Task description | Give again, exactly and without pictures, the lines running from the line with "Pending Stock: [93,342,290,519]" to the end of the records below.

Segment Start: Data provided

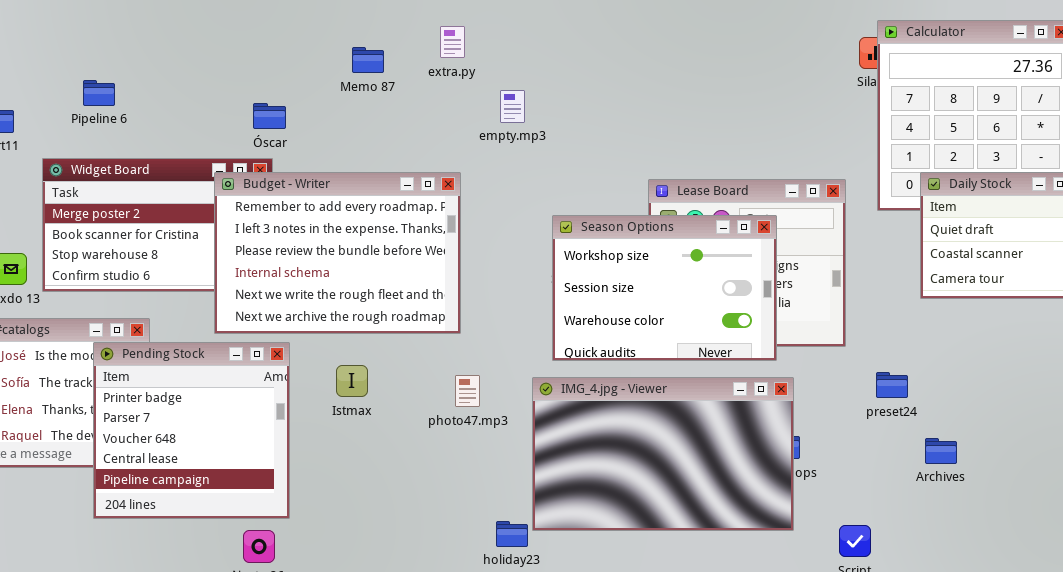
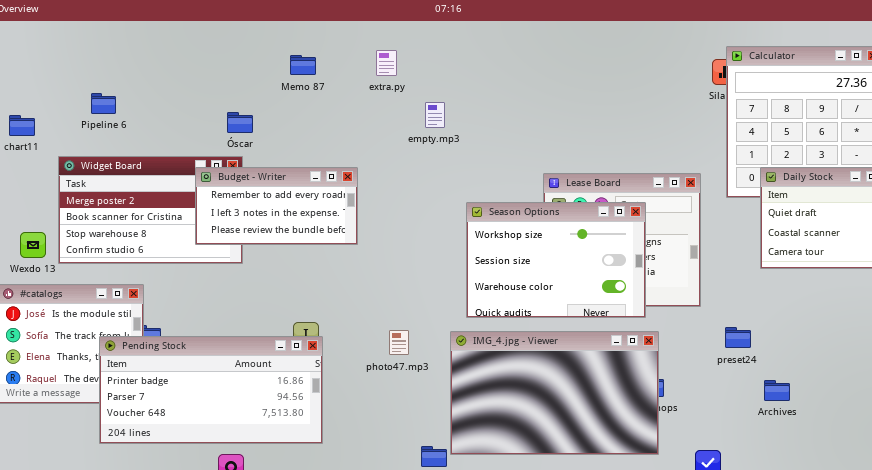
Memo 87: [352,47,384,73] -> [290,55,316,75], moved
Budget - Writer: [214,172,461,334] -> [195,167,358,245], resized
Pending Stock: [93,342,290,519] -> [99,336,323,444], resized

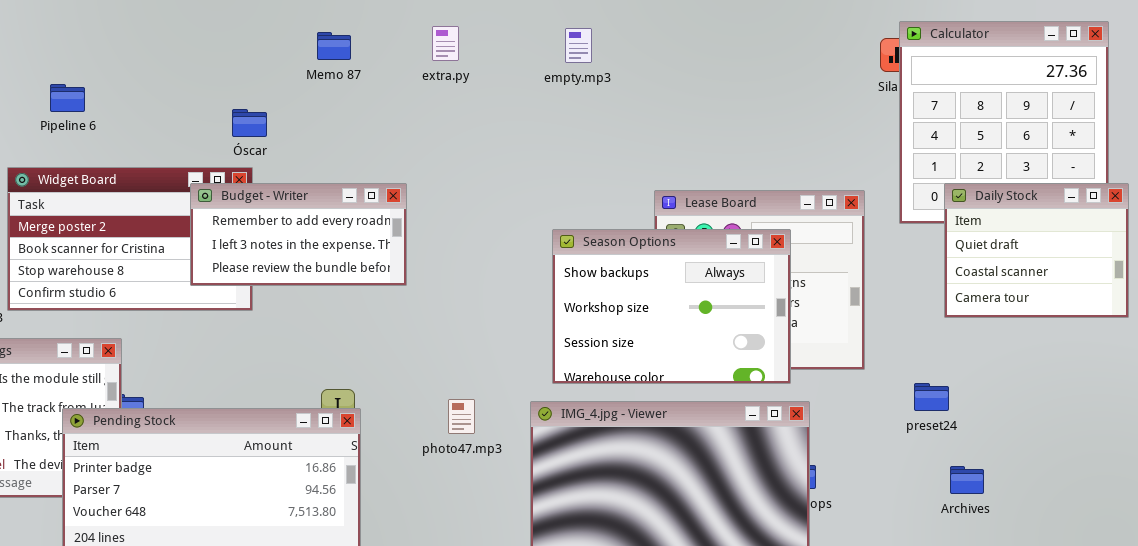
empty.mp3: [425,102,445,128] -> [565,28,592,63], moved
Season Options: [466,202,646,318] -> [552,229,791,384], scrolled up 1 row
preset24: [725,327,751,348] -> [914,383,949,411], moved

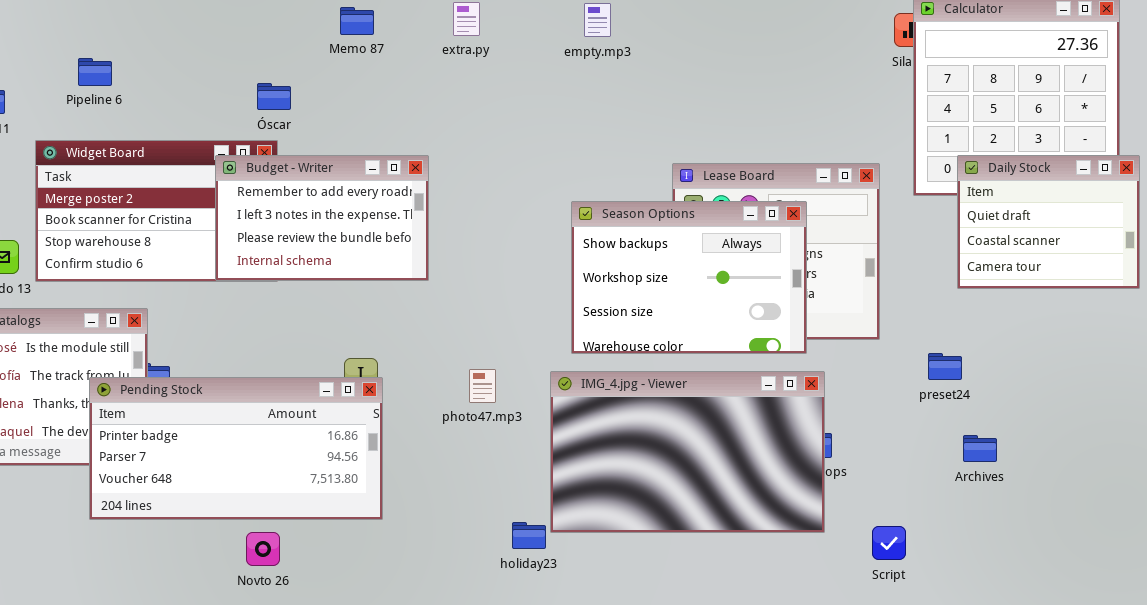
Budget - Writer: [190,183,407,286] -> [215,155,429,281], resized

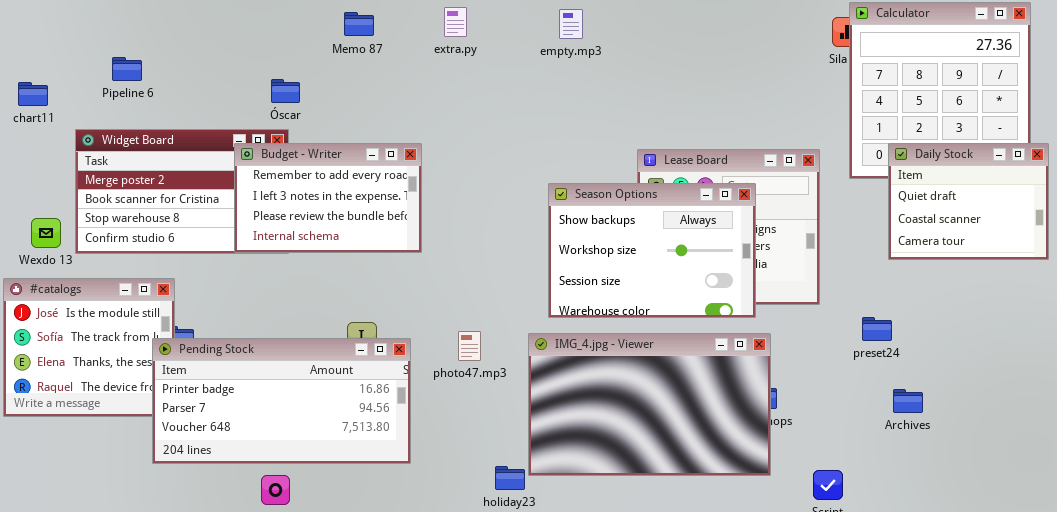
Pending Stock: [89,377,383,520] -> [152,338,411,464], moved

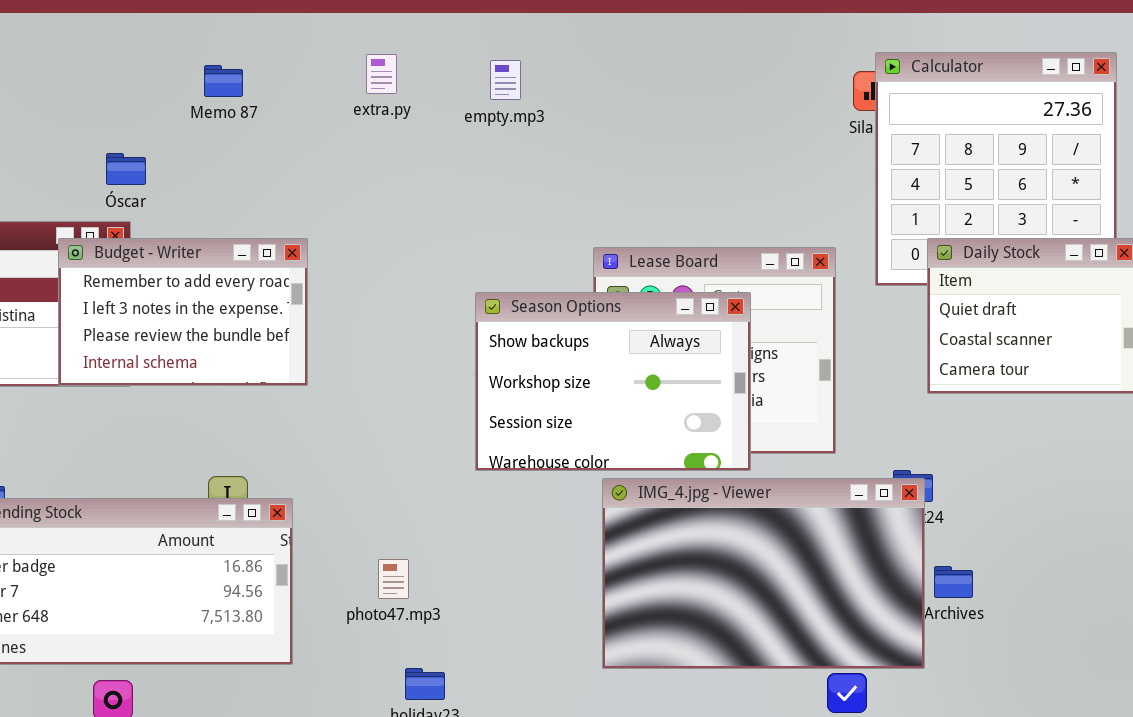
extra.py: [444,7,467,37] -> [366,54,397,94], moved
photo47.mp3: [458,331,481,361] -> [378,559,409,599], moved
IMG_4.jpg - Viewer: [528,333,771,476] -> [602,478,925,669], moved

Segment End: Data provided

Task result |
Pending Stock: [93,342,290,519] -> [99,336,323,444], resized

empty.mp3: [425,102,445,128] -> [565,28,592,63], moved
Season Options: [466,202,646,318] -> [552,229,791,384], scrolled up 1 row
preset24: [725,327,751,348] -> [914,383,949,411], moved

Budget - Writer: [190,183,407,286] -> [215,155,429,281], resized

Pending Stock: [89,377,383,520] -> [152,338,411,464], moved

extra.py: [444,7,467,37] -> [366,54,397,94], moved
photo47.mp3: [458,331,481,361] -> [378,559,409,599], moved
IMG_4.jpg - Viewer: [528,333,771,476] -> [602,478,925,669], moved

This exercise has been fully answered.